[start of Supplied data]

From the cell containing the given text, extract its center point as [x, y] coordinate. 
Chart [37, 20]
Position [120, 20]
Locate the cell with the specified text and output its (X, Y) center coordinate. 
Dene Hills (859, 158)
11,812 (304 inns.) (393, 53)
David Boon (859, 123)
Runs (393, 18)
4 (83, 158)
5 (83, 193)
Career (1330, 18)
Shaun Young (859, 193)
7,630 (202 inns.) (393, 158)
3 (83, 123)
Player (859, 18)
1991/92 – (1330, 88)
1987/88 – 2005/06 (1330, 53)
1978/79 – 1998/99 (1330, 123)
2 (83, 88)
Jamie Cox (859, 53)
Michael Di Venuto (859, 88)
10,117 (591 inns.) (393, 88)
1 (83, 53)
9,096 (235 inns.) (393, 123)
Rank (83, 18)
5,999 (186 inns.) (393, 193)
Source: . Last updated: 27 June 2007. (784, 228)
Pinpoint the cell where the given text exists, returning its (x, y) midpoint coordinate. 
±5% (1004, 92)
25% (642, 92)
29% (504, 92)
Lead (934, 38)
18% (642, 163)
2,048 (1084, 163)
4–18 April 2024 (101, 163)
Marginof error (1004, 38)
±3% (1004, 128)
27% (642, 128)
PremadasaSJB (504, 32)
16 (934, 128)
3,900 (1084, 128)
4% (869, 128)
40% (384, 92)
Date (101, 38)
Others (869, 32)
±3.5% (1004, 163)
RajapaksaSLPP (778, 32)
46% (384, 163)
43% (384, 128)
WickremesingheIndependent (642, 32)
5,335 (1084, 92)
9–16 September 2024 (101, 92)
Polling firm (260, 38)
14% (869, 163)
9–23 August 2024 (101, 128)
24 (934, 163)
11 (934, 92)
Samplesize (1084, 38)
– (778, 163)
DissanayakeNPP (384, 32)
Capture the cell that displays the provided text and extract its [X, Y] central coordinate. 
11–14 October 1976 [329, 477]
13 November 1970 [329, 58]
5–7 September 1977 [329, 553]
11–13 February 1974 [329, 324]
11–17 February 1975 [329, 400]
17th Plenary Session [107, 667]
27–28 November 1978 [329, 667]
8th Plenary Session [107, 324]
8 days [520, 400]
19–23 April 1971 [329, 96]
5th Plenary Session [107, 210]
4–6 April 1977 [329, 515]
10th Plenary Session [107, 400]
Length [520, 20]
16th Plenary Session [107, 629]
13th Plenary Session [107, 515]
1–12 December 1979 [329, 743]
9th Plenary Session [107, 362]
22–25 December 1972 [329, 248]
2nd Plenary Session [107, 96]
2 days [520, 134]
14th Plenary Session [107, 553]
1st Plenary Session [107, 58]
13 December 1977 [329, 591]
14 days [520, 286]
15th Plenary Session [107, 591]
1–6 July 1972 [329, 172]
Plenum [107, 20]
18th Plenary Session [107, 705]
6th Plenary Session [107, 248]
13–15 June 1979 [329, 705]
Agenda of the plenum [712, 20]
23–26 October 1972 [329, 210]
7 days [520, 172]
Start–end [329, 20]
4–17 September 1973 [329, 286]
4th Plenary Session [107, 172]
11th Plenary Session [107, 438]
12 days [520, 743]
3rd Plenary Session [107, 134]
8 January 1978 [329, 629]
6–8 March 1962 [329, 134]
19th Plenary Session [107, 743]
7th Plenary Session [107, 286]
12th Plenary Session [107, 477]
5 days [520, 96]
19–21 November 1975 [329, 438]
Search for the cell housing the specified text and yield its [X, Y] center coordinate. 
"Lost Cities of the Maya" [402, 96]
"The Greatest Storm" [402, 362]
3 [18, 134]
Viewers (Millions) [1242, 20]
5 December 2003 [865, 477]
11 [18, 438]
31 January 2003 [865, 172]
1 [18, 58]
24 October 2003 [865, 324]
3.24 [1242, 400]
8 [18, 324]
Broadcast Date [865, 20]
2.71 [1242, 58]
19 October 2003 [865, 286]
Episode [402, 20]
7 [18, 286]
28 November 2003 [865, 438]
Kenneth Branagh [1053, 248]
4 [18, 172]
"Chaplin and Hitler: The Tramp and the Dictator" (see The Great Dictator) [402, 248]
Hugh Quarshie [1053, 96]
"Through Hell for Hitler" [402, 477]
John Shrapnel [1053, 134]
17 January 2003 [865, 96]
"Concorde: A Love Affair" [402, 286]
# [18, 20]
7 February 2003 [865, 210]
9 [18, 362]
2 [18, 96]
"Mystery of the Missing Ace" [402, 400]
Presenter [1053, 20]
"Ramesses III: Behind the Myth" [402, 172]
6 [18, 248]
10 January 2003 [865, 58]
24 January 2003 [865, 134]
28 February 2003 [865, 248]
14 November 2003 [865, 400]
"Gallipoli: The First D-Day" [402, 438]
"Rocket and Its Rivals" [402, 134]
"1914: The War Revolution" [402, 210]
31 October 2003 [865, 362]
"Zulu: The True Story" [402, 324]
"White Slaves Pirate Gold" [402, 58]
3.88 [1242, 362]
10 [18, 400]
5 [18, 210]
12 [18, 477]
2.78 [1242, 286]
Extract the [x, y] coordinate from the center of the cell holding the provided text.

[end of Supplied data]

**Do this**
Copy out every item again, changing "Plenary Session" to "Plenary Meeting" and leaving the rest unchanged.

**Answer in full**
From the cell containing the given text, extract its center point as [x, y] coordinate. 
Chart [37, 20]
Position [120, 20]
Locate the cell with the specified text and output its (X, Y) center coordinate. 
Dene Hills (859, 158)
11,812 (304 inns.) (393, 53)
David Boon (859, 123)
Runs (393, 18)
4 (83, 158)
5 (83, 193)
Career (1330, 18)
Shaun Young (859, 193)
7,630 (202 inns.) (393, 158)
3 (83, 123)
Player (859, 18)
1991/92 – (1330, 88)
1987/88 – 2005/06 (1330, 53)
1978/79 – 1998/99 (1330, 123)
2 (83, 88)
Jamie Cox (859, 53)
Michael Di Venuto (859, 88)
10,117 (591 inns.) (393, 88)
1 (83, 53)
9,096 (235 inns.) (393, 123)
Rank (83, 18)
5,999 (186 inns.) (393, 193)
Source: . Last updated: 27 June 2007. (784, 228)
Pinpoint the cell where the given text exists, returning its (x, y) midpoint coordinate. 
±5% (1004, 92)
25% (642, 92)
29% (504, 92)
Lead (934, 38)
18% (642, 163)
2,048 (1084, 163)
4–18 April 2024 (101, 163)
Marginof error (1004, 38)
±3% (1004, 128)
27% (642, 128)
PremadasaSJB (504, 32)
16 (934, 128)
3,900 (1084, 128)
4% (869, 128)
40% (384, 92)
Date (101, 38)
Others (869, 32)
±3.5% (1004, 163)
RajapaksaSLPP (778, 32)
46% (384, 163)
43% (384, 128)
WickremesingheIndependent (642, 32)
5,335 (1084, 92)
9–16 September 2024 (101, 92)
Polling firm (260, 38)
14% (869, 163)
9–23 August 2024 (101, 128)
24 (934, 163)
11 (934, 92)
Samplesize (1084, 38)
– (778, 163)
DissanayakeNPP (384, 32)
Capture the cell that displays the provided text and extract its [X, Y] central coordinate. 
11–14 October 1976 [329, 477]
13 November 1970 [329, 58]
5–7 September 1977 [329, 553]
11–13 February 1974 [329, 324]
11–17 February 1975 [329, 400]
17th Plenary Meeting [107, 667]
27–28 November 1978 [329, 667]
8th Plenary Meeting [107, 324]
8 days [520, 400]
19–23 April 1971 [329, 96]
5th Plenary Meeting [107, 210]
4–6 April 1977 [329, 515]
10th Plenary Meeting [107, 400]
Length [520, 20]
16th Plenary Meeting [107, 629]
13th Plenary Meeting [107, 515]
1–12 December 1979 [329, 743]
9th Plenary Meeting [107, 362]
22–25 December 1972 [329, 248]
2nd Plenary Meeting [107, 96]
2 days [520, 134]
14th Plenary Meeting [107, 553]
1st Plenary Meeting [107, 58]
13 December 1977 [329, 591]
14 days [520, 286]
15th Plenary Meeting [107, 591]
1–6 July 1972 [329, 172]
Plenum [107, 20]
18th Plenary Meeting [107, 705]
6th Plenary Meeting [107, 248]
13–15 June 1979 [329, 705]
Agenda of the plenum [712, 20]
23–26 October 1972 [329, 210]
7 days [520, 172]
Start–end [329, 20]
4–17 September 1973 [329, 286]
4th Plenary Meeting [107, 172]
11th Plenary Meeting [107, 438]
12 days [520, 743]
3rd Plenary Meeting [107, 134]
8 January 1978 [329, 629]
6–8 March 1962 [329, 134]
19th Plenary Meeting [107, 743]
7th Plenary Meeting [107, 286]
12th Plenary Meeting [107, 477]
5 days [520, 96]
19–21 November 1975 [329, 438]
Search for the cell housing the specified text and yield its [X, Y] center coordinate. 
"Lost Cities of the Maya" [402, 96]
"The Greatest Storm" [402, 362]
3 [18, 134]
Viewers (Millions) [1242, 20]
5 December 2003 [865, 477]
11 [18, 438]
31 January 2003 [865, 172]
1 [18, 58]
24 October 2003 [865, 324]
3.24 [1242, 400]
8 [18, 324]
Broadcast Date [865, 20]
2.71 [1242, 58]
19 October 2003 [865, 286]
Episode [402, 20]
7 [18, 286]
28 November 2003 [865, 438]
Kenneth Branagh [1053, 248]
4 [18, 172]
"Chaplin and Hitler: The Tramp and the Dictator" (see The Great Dictator) [402, 248]
Hugh Quarshie [1053, 96]
"Through Hell for Hitler" [402, 477]
John Shrapnel [1053, 134]
17 January 2003 [865, 96]
"Concorde: A Love Affair" [402, 286]
# [18, 20]
7 February 2003 [865, 210]
9 [18, 362]
2 [18, 96]
"Mystery of the Missing Ace" [402, 400]
Presenter [1053, 20]
"Ramesses III: Behind the Myth" [402, 172]
6 [18, 248]
10 January 2003 [865, 58]
24 January 2003 [865, 134]
28 February 2003 [865, 248]
14 November 2003 [865, 400]
"Gallipoli: The First D-Day" [402, 438]
"Rocket and Its Rivals" [402, 134]
"1914: The War Revolution" [402, 210]
31 October 2003 [865, 362]
"Zulu: The True Story" [402, 324]
"White Slaves Pirate Gold" [402, 58]
3.88 [1242, 362]
10 [18, 400]
5 [18, 210]
12 [18, 477]
2.78 [1242, 286]
Extract the [x, y] coordinate from the center of the cell holding the provided text.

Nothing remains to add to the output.